* **Records from a data source**:
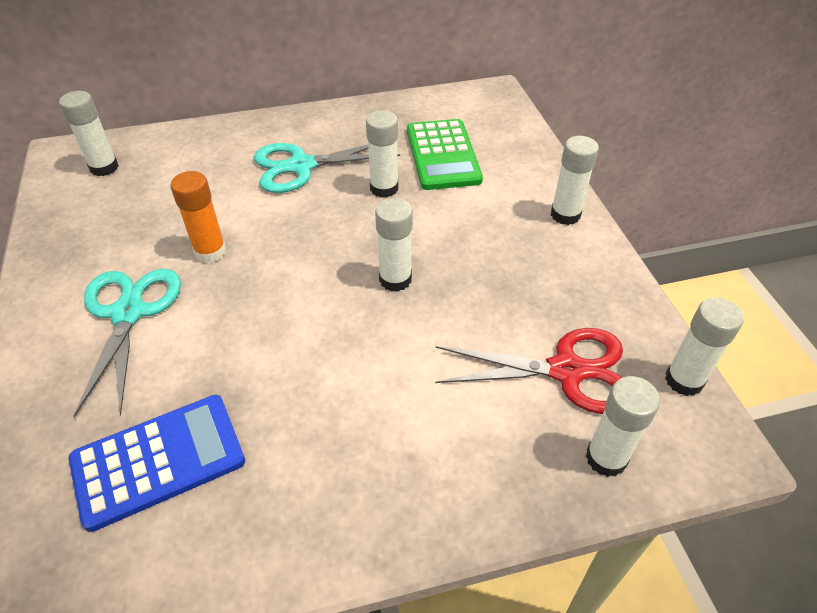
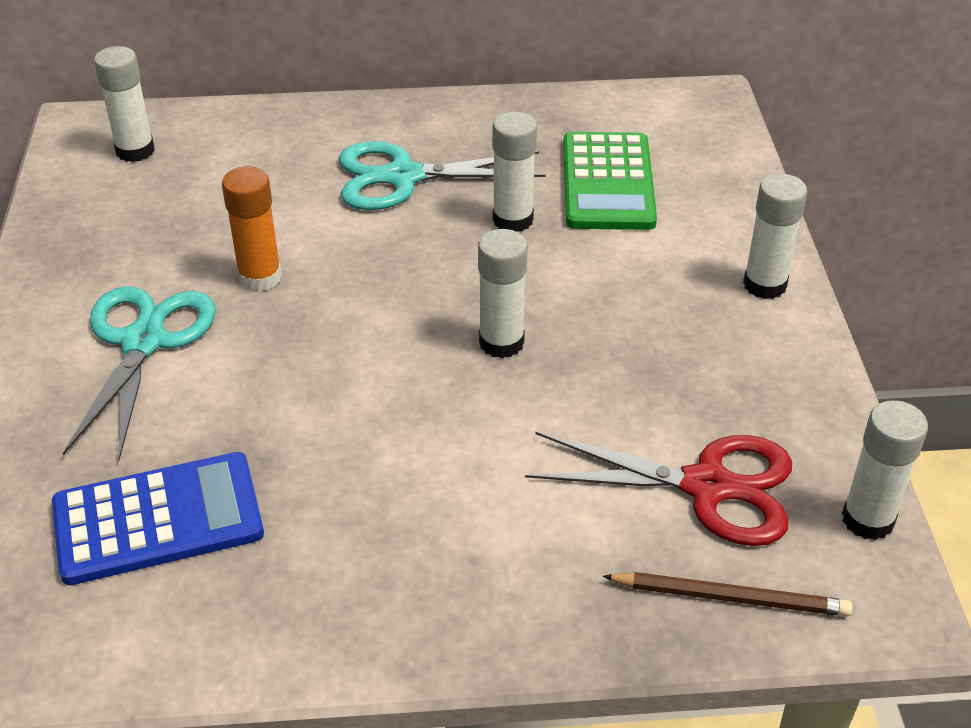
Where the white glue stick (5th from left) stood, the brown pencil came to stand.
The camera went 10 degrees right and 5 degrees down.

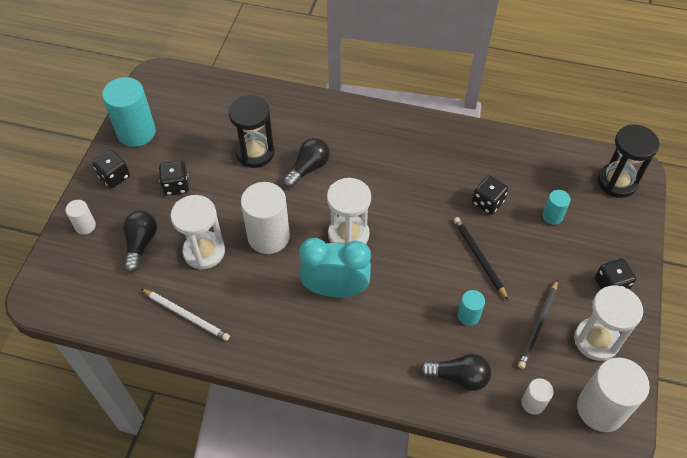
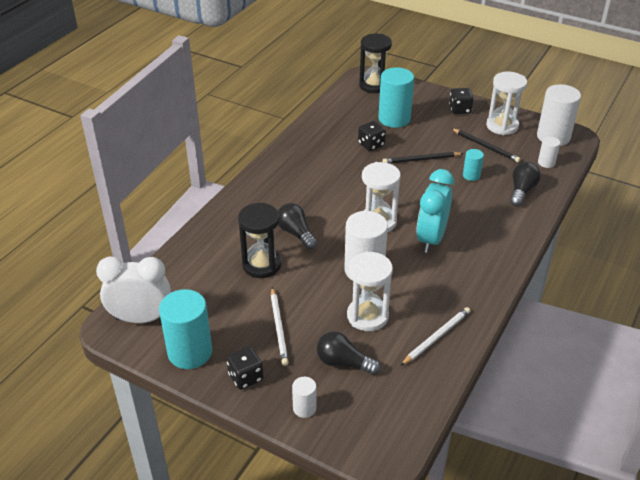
The second view gained the white clock.
Where the black dice (2nd from left) stood, the white pencil (1st from left) came to stand.
The size of the turquoise cylinder (3rd from left in the first image) changed by a factor of 2.01.
The camera went 75 degrees left and 15 degrees down.

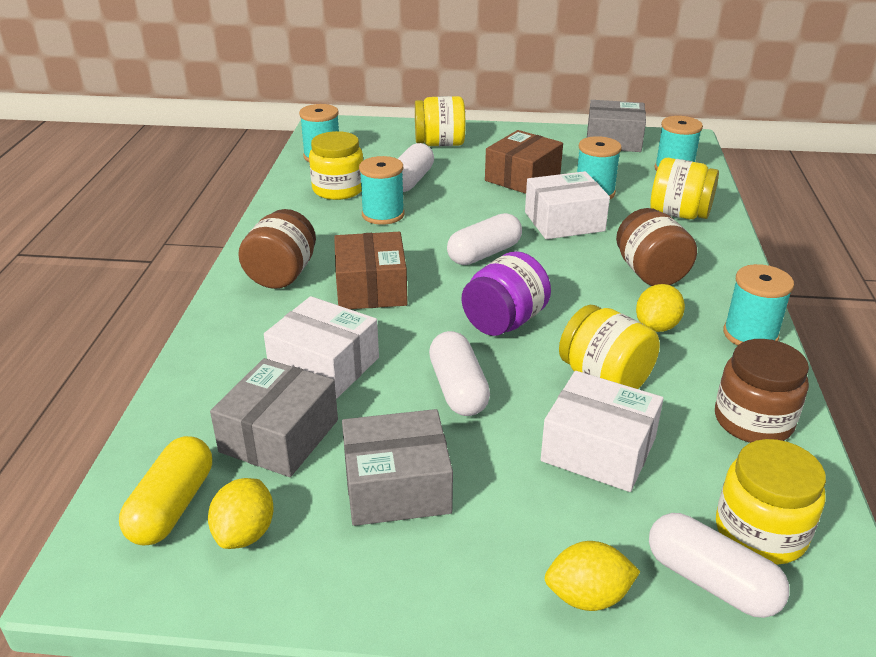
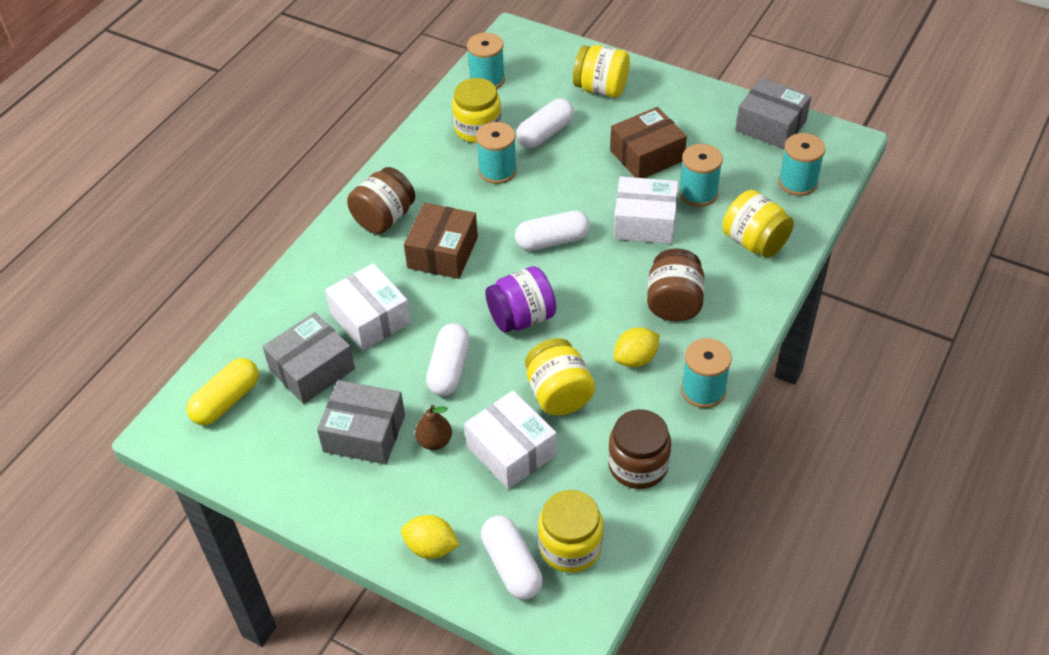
The second view gained the brown pear.
The second view lost the yellow lemon (1st from left).
The camera went 25 degrees right and 15 degrees up.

* **INSTRUCTIONS FOR THE TASK**: Write out every line in the data that holds the string "second".

* **OUTPUT FOR THIS TASK**:
The second view gained the white clock.
The second view gained the brown pear.
The second view lost the yellow lemon (1st from left).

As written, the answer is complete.